**Record extracts**
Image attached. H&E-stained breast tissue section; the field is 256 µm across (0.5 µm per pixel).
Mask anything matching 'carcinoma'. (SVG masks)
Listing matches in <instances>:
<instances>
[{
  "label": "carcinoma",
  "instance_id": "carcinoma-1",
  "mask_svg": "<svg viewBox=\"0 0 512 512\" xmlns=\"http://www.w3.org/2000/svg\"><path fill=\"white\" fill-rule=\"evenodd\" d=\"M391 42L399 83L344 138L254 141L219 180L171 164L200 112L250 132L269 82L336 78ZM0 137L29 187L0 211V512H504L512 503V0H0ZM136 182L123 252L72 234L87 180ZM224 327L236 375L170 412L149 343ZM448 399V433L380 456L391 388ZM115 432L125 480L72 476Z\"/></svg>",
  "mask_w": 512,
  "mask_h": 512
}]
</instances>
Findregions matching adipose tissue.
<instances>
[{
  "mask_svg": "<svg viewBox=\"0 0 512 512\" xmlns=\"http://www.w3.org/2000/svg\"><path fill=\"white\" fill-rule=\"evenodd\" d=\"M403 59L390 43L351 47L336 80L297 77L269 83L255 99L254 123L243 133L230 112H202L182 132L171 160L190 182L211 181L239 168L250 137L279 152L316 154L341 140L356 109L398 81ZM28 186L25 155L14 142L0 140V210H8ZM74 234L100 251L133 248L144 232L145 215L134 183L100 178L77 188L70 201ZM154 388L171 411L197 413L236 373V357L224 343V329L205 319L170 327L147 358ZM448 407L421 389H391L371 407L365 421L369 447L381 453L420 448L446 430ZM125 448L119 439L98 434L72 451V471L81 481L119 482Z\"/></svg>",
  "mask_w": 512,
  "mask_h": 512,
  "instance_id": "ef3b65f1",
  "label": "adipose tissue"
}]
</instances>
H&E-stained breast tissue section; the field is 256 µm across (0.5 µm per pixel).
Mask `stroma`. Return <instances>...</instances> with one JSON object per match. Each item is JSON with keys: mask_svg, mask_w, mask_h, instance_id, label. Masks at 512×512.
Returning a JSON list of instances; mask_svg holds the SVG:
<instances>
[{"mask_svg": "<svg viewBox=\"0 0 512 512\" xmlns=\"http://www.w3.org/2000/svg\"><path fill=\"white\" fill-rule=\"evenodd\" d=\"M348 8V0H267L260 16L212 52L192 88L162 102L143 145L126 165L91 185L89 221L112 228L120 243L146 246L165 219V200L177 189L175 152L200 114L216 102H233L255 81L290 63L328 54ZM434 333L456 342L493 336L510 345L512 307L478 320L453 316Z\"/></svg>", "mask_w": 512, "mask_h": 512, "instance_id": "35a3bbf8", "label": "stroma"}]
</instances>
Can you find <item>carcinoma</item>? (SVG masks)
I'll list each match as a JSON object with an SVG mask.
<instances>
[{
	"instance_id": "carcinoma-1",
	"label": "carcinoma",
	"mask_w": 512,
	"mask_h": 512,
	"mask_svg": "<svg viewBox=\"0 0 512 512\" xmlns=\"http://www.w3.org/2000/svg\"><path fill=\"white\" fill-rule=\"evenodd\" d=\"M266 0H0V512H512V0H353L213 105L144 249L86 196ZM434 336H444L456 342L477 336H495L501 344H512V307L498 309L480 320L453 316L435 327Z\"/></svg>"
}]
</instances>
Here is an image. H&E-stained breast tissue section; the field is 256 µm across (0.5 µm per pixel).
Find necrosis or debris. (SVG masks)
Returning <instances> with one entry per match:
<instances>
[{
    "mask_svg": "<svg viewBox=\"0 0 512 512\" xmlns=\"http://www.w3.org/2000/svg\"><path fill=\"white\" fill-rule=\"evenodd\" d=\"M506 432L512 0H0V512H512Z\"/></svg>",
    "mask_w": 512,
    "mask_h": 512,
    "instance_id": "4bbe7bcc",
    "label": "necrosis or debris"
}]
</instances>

**Your instructions**
List all lines where "breast" occurs.

**Result of the task**
Image attached. H&E-stained breast tissue section; the field is 256 µm across (0.5 µm per pixel).
H&E-stained breast tissue section; the field is 256 µm across (0.5 µm per pixel).
Here is an image. H&E-stained breast tissue section; the field is 256 µm across (0.5 µm per pixel).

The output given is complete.